#### EXERCISE INSTRUCTIONS
Transcribe exactly, and only, the lines from the one containing "blue diamond: (426, 648)" through the end of the entries below, leaving the pictures out.

[Records excerpted from a collection]
╔══

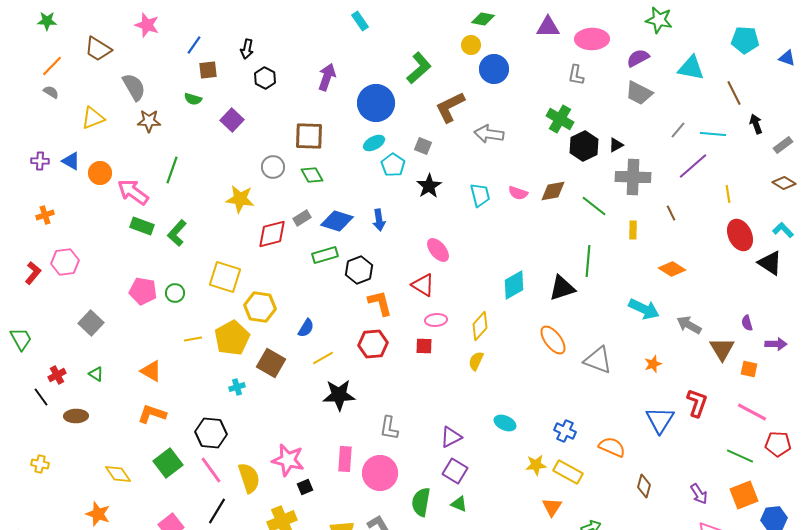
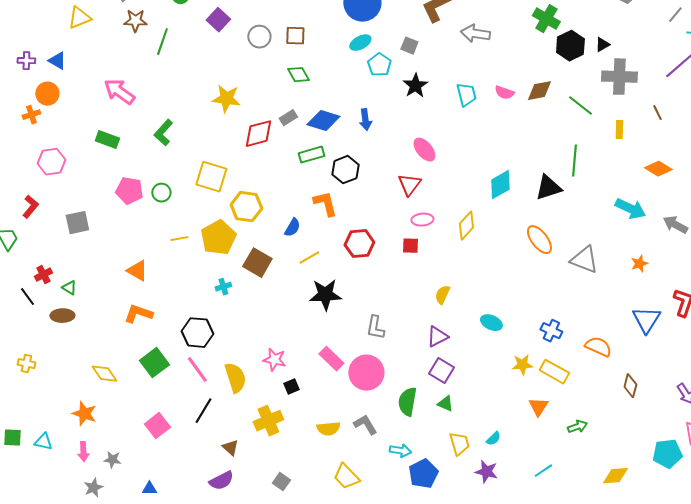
gray line: (678, 130) -> (675, 15), moved
brown square: (309, 136) -> (295, 36), size x0.7
gray circle: (273, 167) -> (259, 37), moved
green line: (172, 170) -> (162, 42), moved
orange circle: (100, 173) -> (47, 94), moved
green rectangle: (142, 226) -> (107, 140), moved
red L-shape: (33, 273) -> (30, 207), moved
red triangle: (423, 285) -> (409, 185), turned 35
orange L-shape: (380, 303) -> (325, 204), moved
gray square: (91, 323) -> (77, 223), turned 35
yellow semicircle: (476, 361) -> (442, 295), moved
green triangle: (96, 374) -> (69, 288), moved
pink rectangle: (345, 459) -> (331, 359), turned -50
pink star: (288, 460) -> (274, 360), size x0.7

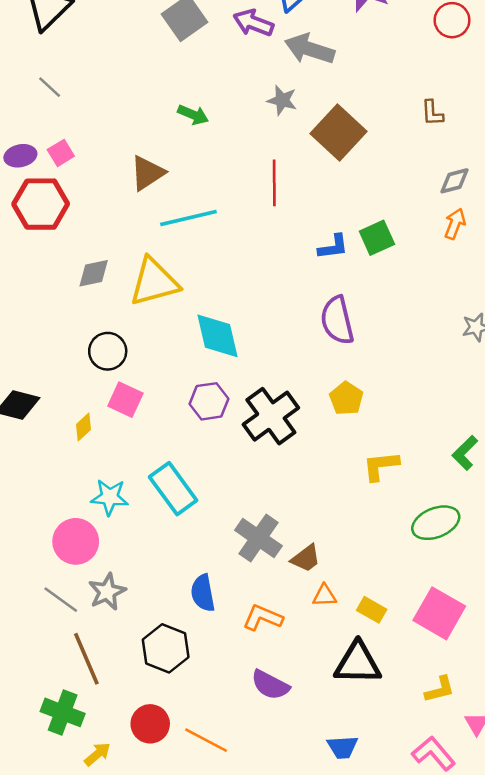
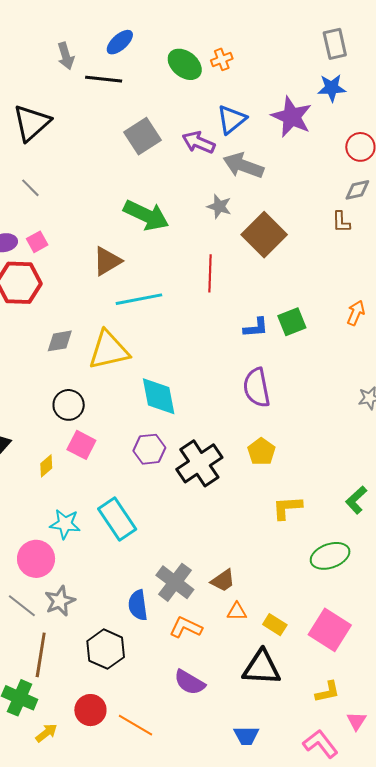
green arrow: (193, 115) -> (146, 215), size x1.8
gray diamond: (455, 181) -> (357, 190), moved
gray cross: (258, 538) -> (175, 582), moved
brown line: (86, 659) -> (41, 655), turned 30

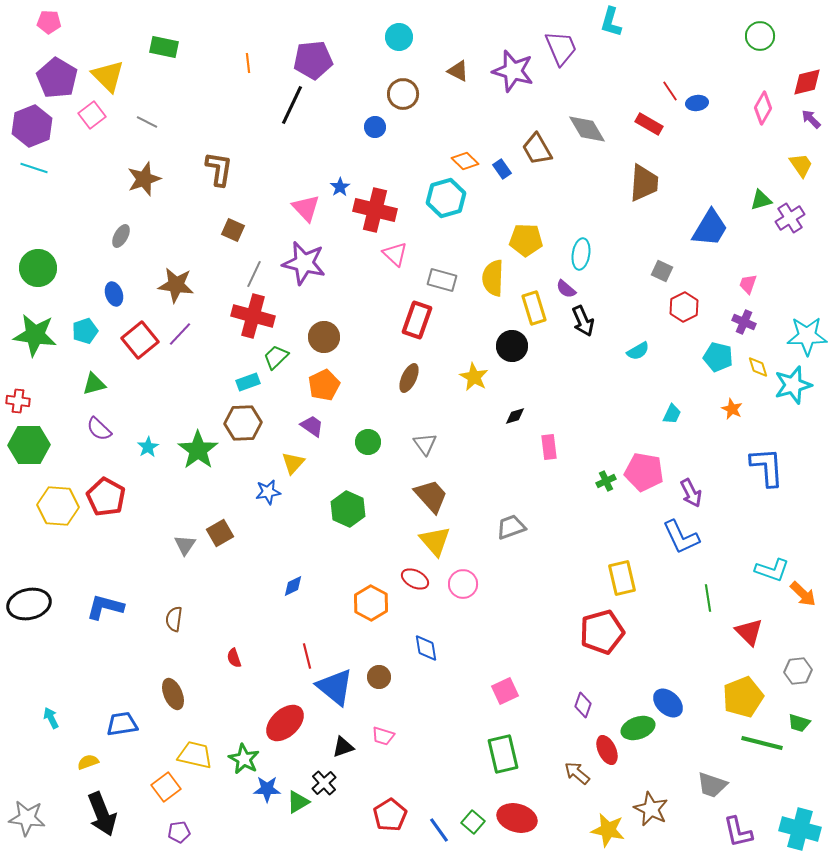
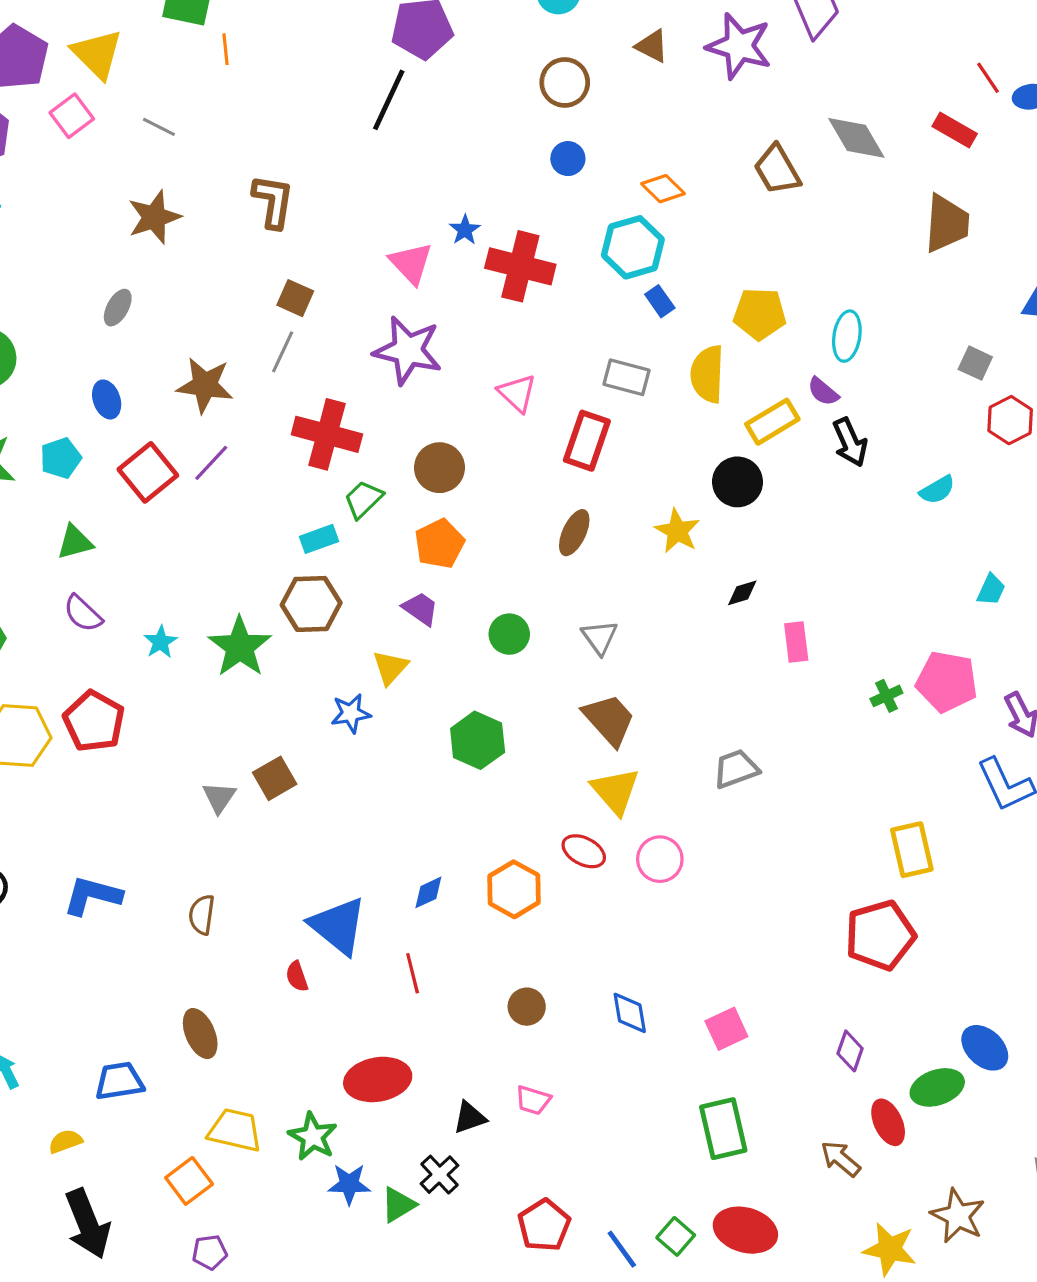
orange line: (248, 63) -> (226, 49), moved
blue circle: (375, 127) -> (568, 159), moved
blue rectangle: (502, 169) -> (660, 301), moved
pink triangle: (395, 254) -> (517, 393), moved
gray line: (254, 274) -> (283, 352), moved
yellow rectangle: (534, 308) -> (772, 422), turned 76
blue diamond: (293, 586) -> (428, 892), moved
blue diamond: (426, 648) -> (630, 1013), moved
blue triangle: (335, 687) -> (338, 926), moved
red ellipse: (285, 723) -> (378, 1079), turned 33

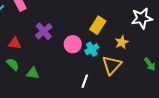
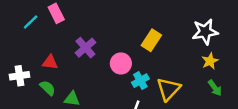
yellow star: (122, 42) -> (210, 61), moved
cyan cross: (92, 49) -> (140, 81), moved

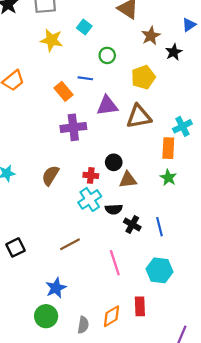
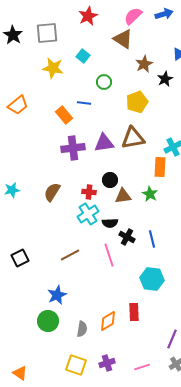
purple triangle: (107, 106) -> (104, 143), moved
green star: (168, 178) -> (150, 194), moved
pink line: (115, 263) -> (109, 255), moved

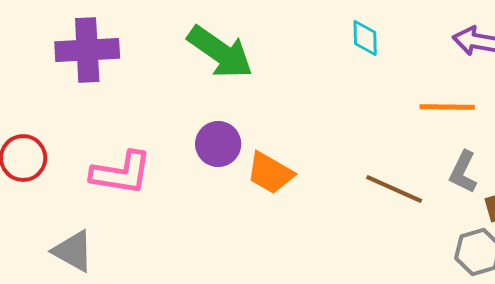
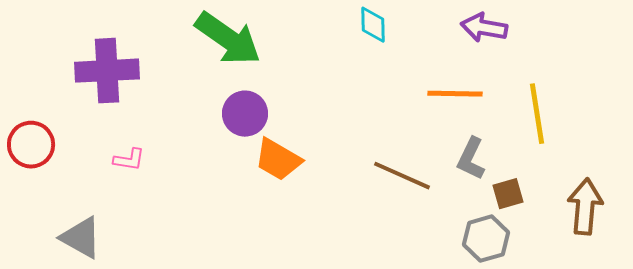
purple cross: (87, 50) -> (107, 71), moved
purple circle: (218, 144) -> (245, 114), moved
pink L-shape: (121, 173) -> (129, 160), size x0.5

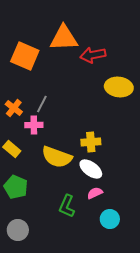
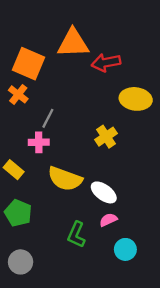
orange cross: (14, 108) -> (18, 94), moved
yellow cross: (91, 142) -> (106, 137), moved, turned -30

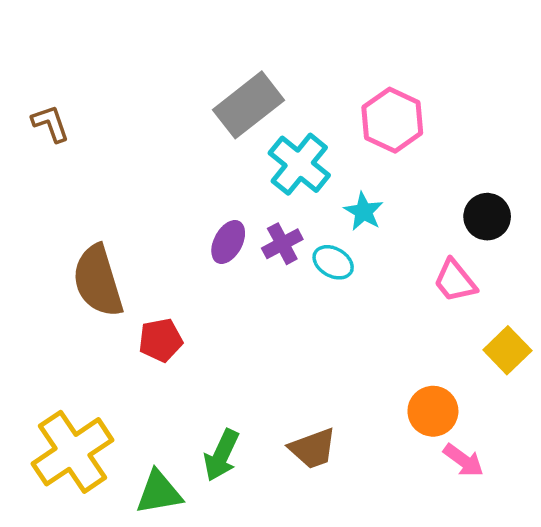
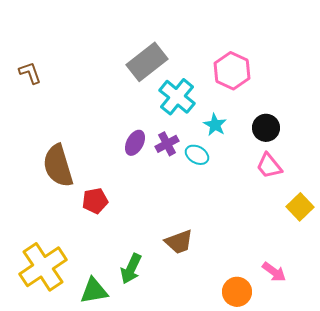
black circle: (487, 217) -> (266, 128), moved
orange circle: (433, 411) -> (237, 292), moved
brown trapezoid: (313, 448) -> (179, 242), moved

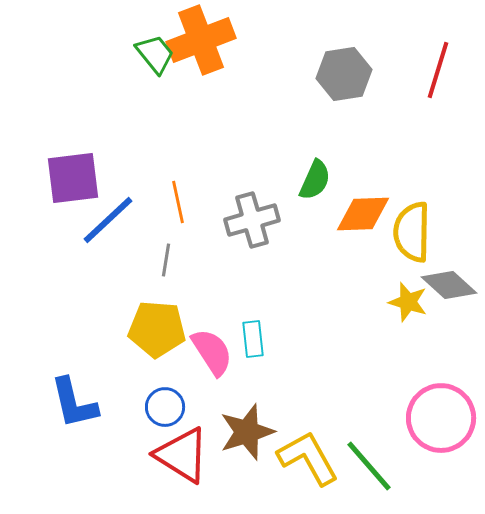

╚══

#### SOLUTION BELOW
blue diamond: (426, 648) -> (630, 1013), moved
blue triangle: (335, 687) -> (338, 926), moved
red ellipse: (285, 723) -> (378, 1079), turned 33

yellow star: (122, 42) -> (210, 61), moved
cyan cross: (92, 49) -> (140, 81), moved

purple triangle: (107, 106) -> (104, 143), moved
green star: (168, 178) -> (150, 194), moved
pink line: (115, 263) -> (109, 255), moved

purple cross: (87, 50) -> (107, 71), moved
purple circle: (218, 144) -> (245, 114), moved
pink L-shape: (121, 173) -> (129, 160), size x0.5

orange cross: (14, 108) -> (18, 94), moved
yellow cross: (91, 142) -> (106, 137), moved, turned -30

black circle: (487, 217) -> (266, 128), moved
orange circle: (433, 411) -> (237, 292), moved
brown trapezoid: (313, 448) -> (179, 242), moved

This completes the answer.